Action item
Of all the lines below, output only those starting at the one with "(342, 378) = (315, 478): none -> pink shoe" and ending at the one with "(420, 396) = (389, 504): turquoise", both ends included, exactly as written.

Source material
##############################

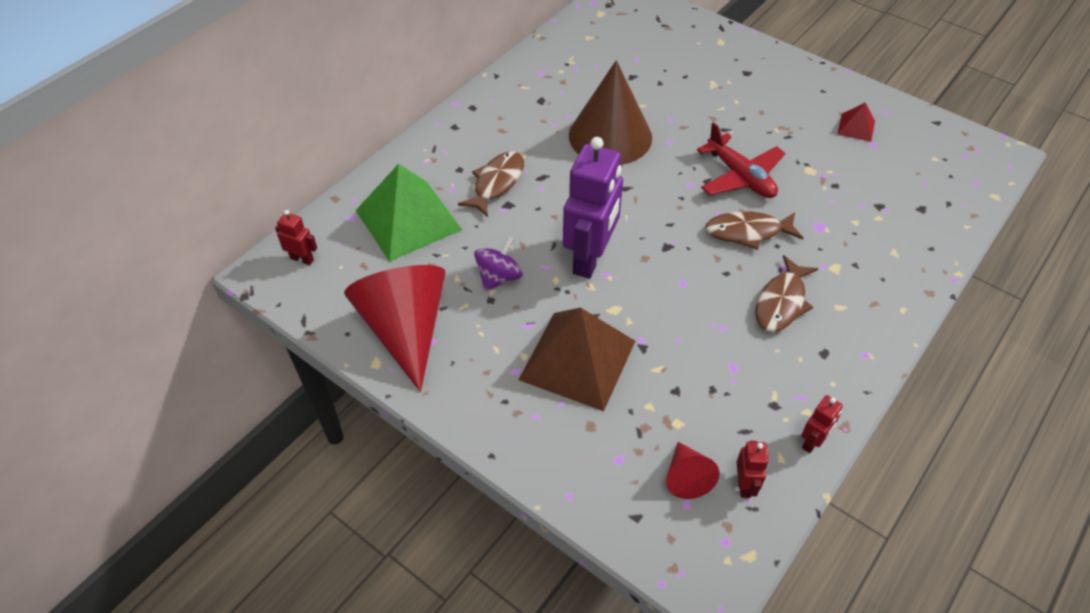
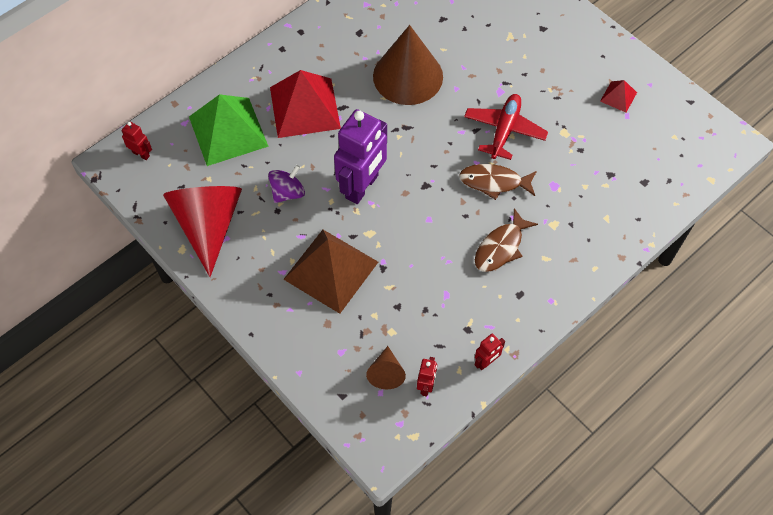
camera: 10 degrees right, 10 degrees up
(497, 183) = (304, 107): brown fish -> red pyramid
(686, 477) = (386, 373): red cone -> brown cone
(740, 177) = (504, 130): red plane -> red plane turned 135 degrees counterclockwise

##############################

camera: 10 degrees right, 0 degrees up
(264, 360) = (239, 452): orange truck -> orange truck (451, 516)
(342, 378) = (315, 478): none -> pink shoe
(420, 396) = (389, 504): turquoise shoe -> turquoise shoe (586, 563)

##############################

Final answer
(342, 378) = (315, 478): none -> pink shoe
(420, 396) = (389, 504): turquoise shoe -> turquoise shoe (586, 563)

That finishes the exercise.